* 任务目标 *
返回下列记录中含有字符串“with”的每一行，逐行原样抄出。

* 所给资料 *

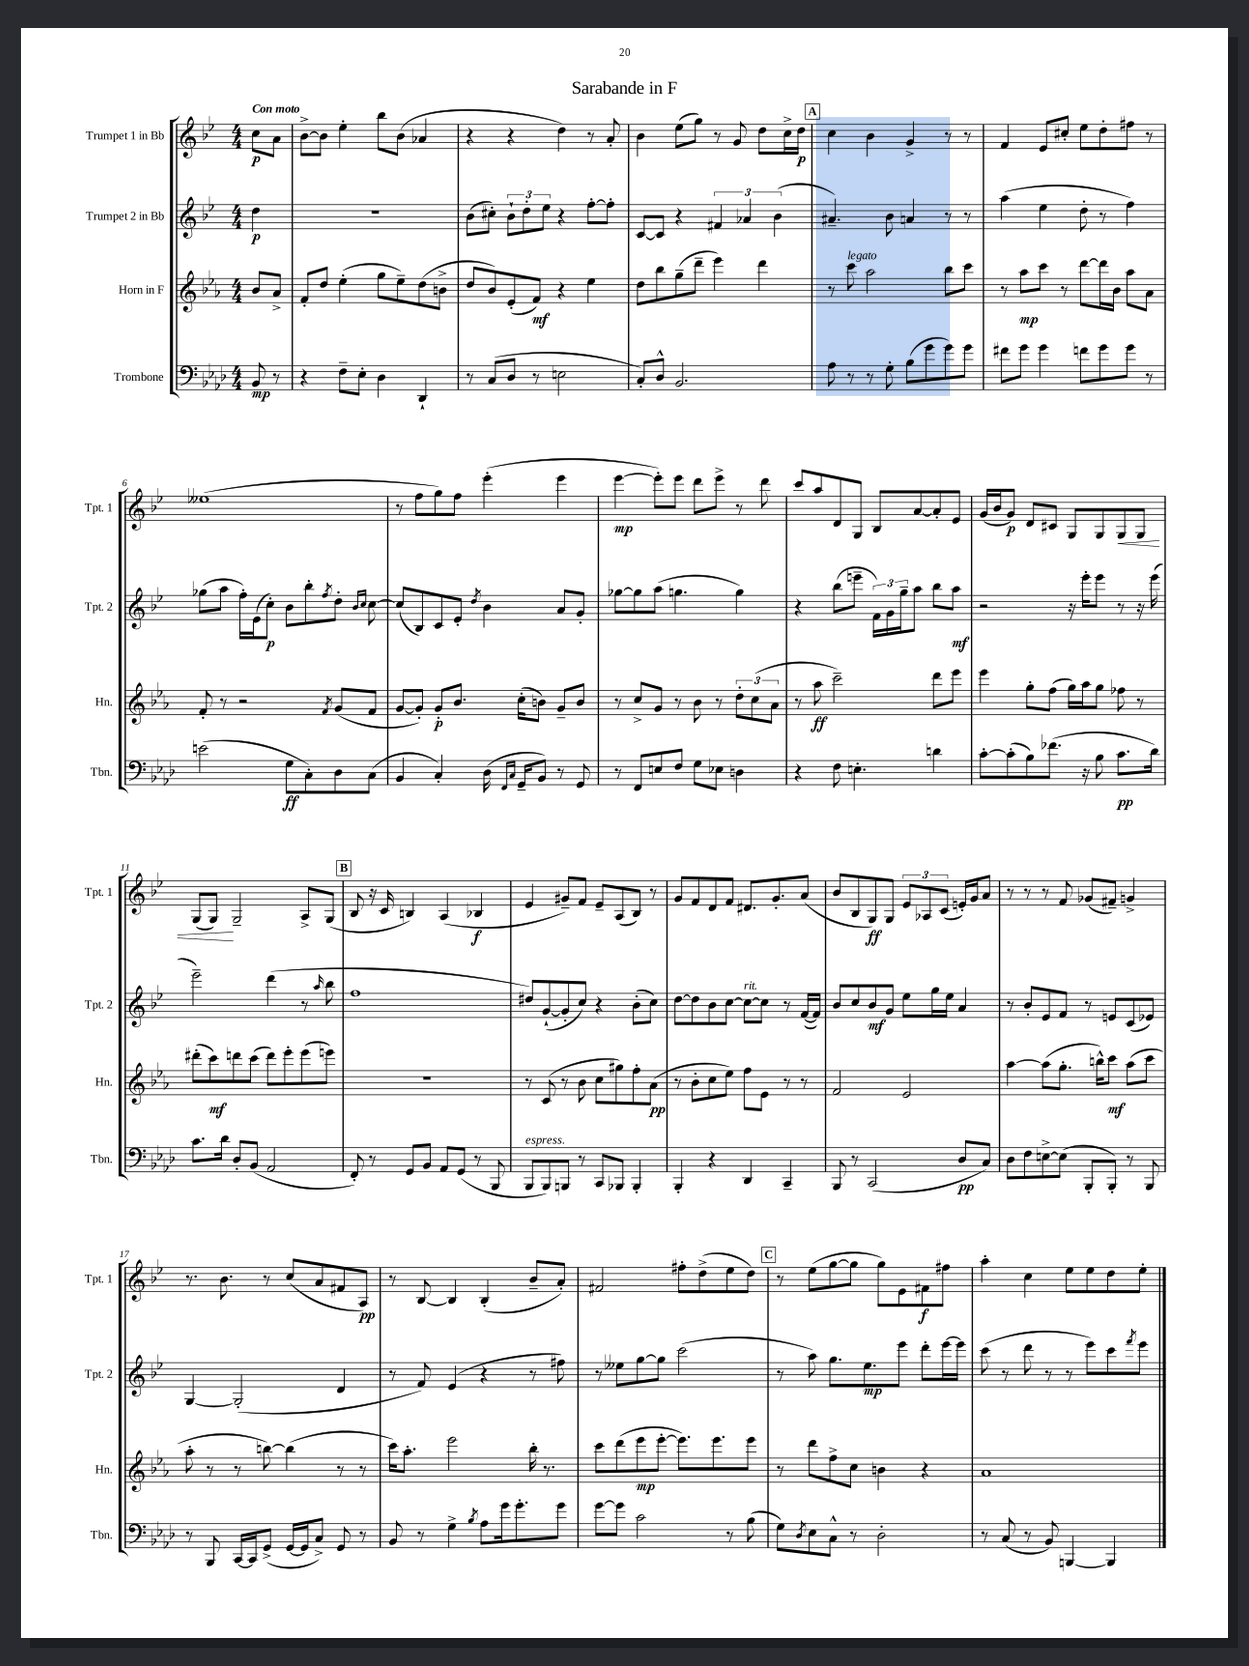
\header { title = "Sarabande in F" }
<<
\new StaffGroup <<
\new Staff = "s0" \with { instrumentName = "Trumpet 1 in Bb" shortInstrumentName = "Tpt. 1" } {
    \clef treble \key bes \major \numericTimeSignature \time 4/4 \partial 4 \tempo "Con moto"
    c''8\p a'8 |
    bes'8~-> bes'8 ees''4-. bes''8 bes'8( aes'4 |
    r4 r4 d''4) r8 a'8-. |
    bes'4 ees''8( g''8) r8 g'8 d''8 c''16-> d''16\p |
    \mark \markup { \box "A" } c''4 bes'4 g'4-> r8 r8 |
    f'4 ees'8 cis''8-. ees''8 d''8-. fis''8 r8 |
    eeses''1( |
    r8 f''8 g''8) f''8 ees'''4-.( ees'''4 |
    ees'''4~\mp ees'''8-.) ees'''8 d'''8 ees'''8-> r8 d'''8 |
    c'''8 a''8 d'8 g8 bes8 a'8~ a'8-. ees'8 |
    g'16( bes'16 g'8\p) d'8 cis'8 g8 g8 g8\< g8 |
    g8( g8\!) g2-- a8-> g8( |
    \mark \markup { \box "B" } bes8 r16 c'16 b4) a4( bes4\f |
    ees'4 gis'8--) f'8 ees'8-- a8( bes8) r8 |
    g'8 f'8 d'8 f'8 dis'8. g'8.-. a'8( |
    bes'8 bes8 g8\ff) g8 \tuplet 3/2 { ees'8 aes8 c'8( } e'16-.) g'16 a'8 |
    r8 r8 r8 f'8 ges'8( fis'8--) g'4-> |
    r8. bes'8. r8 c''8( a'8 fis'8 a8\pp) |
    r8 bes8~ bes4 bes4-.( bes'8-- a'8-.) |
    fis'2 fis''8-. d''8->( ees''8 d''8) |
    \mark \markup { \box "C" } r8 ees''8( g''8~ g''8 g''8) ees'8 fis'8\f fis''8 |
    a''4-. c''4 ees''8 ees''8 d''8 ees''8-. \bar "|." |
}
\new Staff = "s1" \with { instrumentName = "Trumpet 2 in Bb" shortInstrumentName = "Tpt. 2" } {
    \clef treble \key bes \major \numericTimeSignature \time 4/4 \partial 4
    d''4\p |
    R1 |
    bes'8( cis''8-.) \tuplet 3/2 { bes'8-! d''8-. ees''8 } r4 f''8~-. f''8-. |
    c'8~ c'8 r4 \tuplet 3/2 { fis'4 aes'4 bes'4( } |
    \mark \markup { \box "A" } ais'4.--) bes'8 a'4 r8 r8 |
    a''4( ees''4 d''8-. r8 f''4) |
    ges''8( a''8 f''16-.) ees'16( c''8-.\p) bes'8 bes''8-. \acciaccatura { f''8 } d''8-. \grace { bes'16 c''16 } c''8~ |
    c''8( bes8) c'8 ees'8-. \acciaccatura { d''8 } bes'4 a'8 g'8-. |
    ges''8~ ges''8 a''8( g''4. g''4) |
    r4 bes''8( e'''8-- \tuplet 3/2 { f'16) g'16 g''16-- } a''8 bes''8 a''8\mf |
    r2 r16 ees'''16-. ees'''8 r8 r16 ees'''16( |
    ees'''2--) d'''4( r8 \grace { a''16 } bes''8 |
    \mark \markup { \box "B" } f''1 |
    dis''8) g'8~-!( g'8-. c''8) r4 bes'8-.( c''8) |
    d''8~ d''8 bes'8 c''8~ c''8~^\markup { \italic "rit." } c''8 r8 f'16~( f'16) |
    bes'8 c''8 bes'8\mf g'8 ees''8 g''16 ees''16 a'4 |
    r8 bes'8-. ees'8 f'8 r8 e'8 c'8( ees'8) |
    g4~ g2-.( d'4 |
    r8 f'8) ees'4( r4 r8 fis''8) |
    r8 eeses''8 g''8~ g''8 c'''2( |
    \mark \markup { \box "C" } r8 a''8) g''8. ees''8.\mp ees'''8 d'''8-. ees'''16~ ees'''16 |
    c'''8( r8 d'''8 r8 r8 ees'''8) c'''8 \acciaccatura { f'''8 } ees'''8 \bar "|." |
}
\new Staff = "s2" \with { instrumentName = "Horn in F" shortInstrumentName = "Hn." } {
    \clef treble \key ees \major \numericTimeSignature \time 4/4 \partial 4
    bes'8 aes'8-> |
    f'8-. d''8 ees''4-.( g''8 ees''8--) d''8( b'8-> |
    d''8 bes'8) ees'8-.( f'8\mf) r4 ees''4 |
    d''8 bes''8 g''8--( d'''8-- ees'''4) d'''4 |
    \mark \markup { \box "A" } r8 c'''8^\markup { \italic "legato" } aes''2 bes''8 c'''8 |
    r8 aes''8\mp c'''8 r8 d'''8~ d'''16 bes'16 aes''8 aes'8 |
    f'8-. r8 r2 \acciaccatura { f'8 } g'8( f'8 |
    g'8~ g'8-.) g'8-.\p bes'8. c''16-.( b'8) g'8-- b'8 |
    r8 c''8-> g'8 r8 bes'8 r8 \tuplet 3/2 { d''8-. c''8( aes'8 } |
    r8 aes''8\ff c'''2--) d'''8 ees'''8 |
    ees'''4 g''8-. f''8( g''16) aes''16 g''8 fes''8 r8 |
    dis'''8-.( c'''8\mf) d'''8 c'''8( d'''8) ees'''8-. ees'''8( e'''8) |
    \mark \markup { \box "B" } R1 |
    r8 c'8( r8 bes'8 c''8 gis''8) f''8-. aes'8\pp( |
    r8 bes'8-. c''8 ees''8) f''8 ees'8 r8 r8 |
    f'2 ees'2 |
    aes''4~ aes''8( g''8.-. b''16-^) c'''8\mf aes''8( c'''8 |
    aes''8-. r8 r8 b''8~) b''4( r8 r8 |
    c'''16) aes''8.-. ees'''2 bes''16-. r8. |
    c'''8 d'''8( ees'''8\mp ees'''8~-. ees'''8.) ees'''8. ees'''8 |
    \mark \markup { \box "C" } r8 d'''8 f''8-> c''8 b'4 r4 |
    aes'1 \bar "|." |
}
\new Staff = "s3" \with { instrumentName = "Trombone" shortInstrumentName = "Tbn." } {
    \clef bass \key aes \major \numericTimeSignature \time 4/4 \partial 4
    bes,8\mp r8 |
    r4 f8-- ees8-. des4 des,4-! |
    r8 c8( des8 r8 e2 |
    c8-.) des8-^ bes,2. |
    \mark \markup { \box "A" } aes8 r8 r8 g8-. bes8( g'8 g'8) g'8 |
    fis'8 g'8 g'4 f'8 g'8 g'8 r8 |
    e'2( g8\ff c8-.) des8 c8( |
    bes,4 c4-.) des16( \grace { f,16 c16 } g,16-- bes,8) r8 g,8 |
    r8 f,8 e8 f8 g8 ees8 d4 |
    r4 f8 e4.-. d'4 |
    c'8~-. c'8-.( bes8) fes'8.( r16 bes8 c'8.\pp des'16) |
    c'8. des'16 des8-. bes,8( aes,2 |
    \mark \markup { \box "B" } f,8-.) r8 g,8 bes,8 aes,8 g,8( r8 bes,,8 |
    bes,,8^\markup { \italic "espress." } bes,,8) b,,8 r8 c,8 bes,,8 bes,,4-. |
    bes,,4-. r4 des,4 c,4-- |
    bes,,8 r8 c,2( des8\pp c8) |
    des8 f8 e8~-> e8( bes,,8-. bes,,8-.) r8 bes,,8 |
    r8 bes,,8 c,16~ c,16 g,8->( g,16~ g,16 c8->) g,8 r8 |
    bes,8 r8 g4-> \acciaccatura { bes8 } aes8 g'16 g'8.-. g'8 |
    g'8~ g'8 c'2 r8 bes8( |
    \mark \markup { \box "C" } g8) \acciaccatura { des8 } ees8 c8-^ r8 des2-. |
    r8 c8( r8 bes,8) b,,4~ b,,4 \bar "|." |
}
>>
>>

--

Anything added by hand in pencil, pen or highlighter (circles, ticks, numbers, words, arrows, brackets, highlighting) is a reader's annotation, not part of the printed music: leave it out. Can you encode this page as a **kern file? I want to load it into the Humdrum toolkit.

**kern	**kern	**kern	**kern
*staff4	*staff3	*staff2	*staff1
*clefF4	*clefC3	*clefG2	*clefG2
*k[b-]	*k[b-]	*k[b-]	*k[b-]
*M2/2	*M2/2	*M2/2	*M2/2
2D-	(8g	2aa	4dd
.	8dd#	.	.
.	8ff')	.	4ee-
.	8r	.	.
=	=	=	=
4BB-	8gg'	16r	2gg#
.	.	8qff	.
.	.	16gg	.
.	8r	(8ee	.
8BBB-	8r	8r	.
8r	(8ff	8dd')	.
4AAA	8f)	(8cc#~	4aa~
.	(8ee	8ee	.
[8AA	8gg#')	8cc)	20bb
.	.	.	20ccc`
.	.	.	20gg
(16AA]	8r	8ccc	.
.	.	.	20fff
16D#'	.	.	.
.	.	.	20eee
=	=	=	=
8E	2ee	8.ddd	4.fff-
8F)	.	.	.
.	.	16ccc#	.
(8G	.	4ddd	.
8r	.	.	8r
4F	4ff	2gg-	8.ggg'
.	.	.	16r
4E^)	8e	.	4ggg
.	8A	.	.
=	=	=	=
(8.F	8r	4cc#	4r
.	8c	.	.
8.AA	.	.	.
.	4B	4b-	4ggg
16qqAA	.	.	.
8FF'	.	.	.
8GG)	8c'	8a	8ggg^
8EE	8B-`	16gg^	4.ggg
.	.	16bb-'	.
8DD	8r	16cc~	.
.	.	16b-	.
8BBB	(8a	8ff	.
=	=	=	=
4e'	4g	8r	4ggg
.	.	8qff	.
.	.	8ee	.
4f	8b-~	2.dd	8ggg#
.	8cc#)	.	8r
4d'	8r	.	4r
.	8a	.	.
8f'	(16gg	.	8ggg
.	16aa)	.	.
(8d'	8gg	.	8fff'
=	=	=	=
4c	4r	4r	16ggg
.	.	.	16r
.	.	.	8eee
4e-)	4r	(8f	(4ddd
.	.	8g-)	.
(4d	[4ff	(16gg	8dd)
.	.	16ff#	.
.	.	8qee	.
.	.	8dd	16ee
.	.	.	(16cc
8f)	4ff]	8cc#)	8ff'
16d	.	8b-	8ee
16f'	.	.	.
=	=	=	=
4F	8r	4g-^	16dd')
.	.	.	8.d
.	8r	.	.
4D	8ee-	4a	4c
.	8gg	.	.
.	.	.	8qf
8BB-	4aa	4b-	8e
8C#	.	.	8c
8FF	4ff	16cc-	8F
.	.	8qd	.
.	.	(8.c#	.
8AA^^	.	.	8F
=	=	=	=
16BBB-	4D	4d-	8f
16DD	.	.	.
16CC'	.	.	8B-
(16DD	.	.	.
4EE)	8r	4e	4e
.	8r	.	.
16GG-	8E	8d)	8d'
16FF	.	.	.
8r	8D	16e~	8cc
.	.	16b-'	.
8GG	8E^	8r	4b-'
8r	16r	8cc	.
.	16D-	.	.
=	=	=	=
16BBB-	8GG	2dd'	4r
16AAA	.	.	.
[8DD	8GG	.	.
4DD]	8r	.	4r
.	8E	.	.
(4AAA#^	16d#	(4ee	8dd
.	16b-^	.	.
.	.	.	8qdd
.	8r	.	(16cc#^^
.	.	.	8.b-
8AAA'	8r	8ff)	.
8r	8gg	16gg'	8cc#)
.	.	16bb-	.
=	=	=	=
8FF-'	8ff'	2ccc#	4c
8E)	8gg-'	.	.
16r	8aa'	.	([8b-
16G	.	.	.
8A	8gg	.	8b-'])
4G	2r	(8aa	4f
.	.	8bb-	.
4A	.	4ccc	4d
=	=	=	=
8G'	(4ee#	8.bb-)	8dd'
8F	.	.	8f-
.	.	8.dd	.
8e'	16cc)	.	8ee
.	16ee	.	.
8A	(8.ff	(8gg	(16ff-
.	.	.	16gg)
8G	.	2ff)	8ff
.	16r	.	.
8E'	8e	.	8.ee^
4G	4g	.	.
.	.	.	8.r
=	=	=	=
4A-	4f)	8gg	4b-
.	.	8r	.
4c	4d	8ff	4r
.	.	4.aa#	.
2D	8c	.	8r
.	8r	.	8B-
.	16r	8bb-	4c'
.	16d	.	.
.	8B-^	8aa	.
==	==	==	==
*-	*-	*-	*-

* 书面解答 *
\new Staff = "s0" \with { instrumentName = "Trumpet 1 in Bb" shortInstrumentName = "Tpt. 1" } {
\new Staff = "s1" \with { instrumentName = "Trumpet 2 in Bb" shortInstrumentName = "Tpt. 2" } {
\new Staff = "s2" \with { instrumentName = "Horn in F" shortInstrumentName = "Hn." } {
\new Staff = "s3" \with { instrumentName = "Trombone" shortInstrumentName = "Tbn." } {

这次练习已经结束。